→ TASK DIRECTIONS: Among the lines below, a stretch begins at the one with "cyan brick A4" and ends at the one with "tan brick G5:G6". Repeat that stretch exactly, ends included.

→ INFORMATION GIVEN:
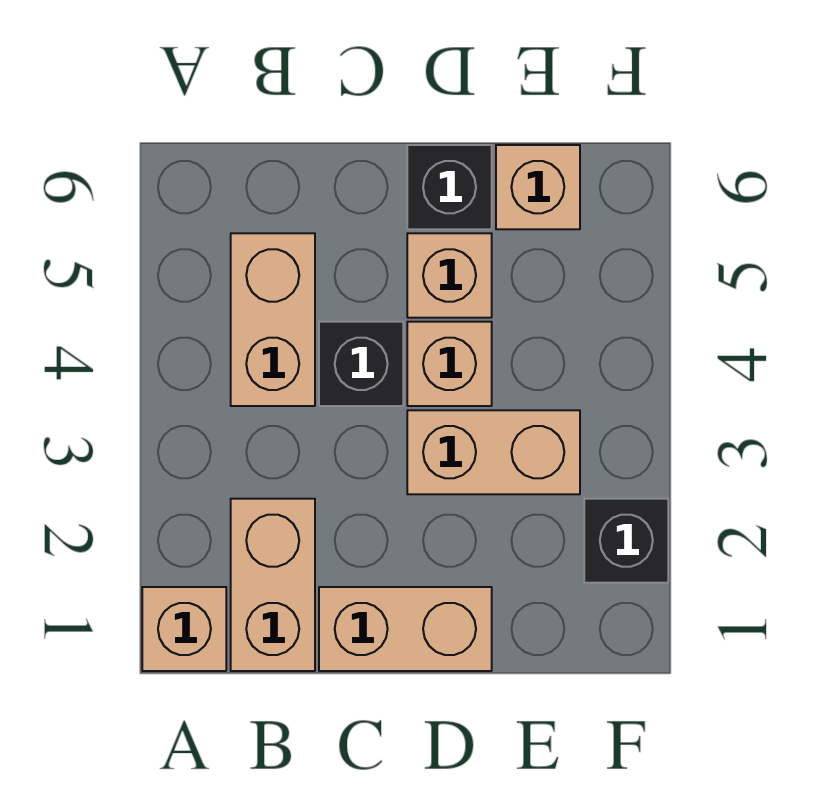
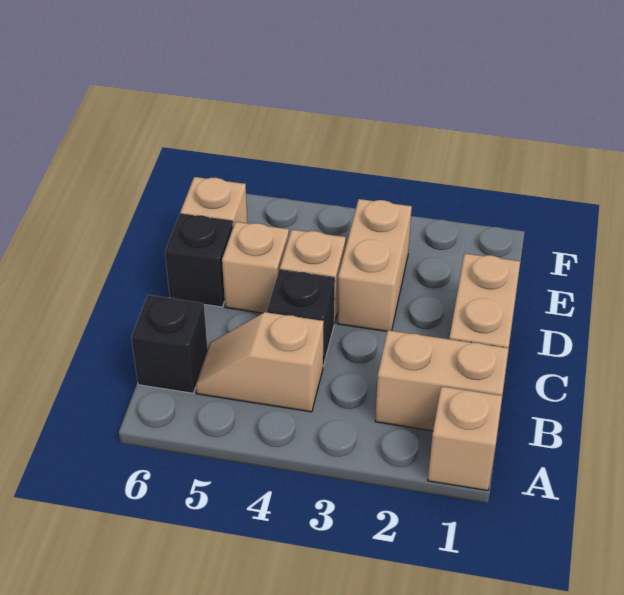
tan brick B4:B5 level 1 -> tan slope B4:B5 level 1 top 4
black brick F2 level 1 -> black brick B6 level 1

--

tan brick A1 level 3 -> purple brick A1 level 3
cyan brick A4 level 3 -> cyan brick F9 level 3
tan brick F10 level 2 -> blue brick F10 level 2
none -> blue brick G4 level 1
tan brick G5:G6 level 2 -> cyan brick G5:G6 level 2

→ RESULT BELOW:
cyan brick A4 level 3 -> cyan brick F9 level 3
tan brick F10 level 2 -> blue brick F10 level 2
none -> blue brick G4 level 1
tan brick G5:G6 level 2 -> cyan brick G5:G6 level 2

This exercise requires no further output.